- EXERCISE GOAL: From the line containing "black 1x1 brick" onward, retype each line of the entries below exactly, last line included.

--------------------------------------------------

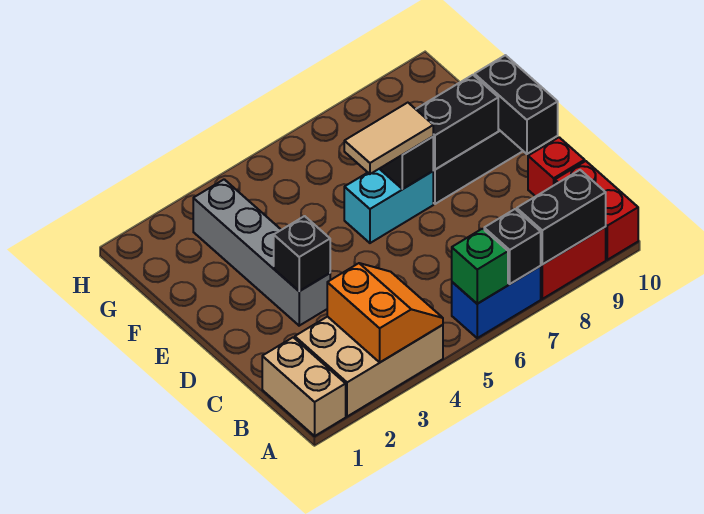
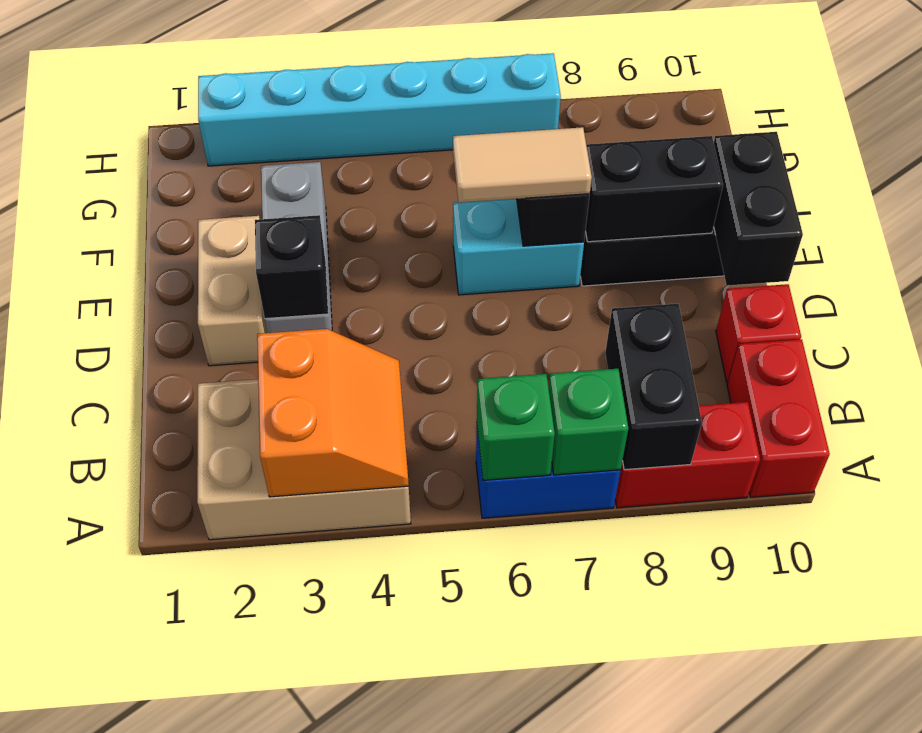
tan 1x2 brick [262,337,346,436] -> tan 1x2 brick moved to [198,216,267,366]
black 1x1 brick [484,209,541,284] -> green 1x1 brick [549,369,628,475]
black 1x2 brick [517,170,606,265] -> black 1x2 brick turned to [605,304,702,470]
grey 1x4 brick [193,179,330,326] -> grey 1x3 brick [261,162,332,333]
none -> cyan 1x6 brick [198,53,561,166]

--------------------------------------------------

- SOLUTION FOR THIS EXERCISE:
black 1x1 brick [484,209,541,284] -> green 1x1 brick [549,369,628,475]
black 1x2 brick [517,170,606,265] -> black 1x2 brick turned to [605,304,702,470]
grey 1x4 brick [193,179,330,326] -> grey 1x3 brick [261,162,332,333]
none -> cyan 1x6 brick [198,53,561,166]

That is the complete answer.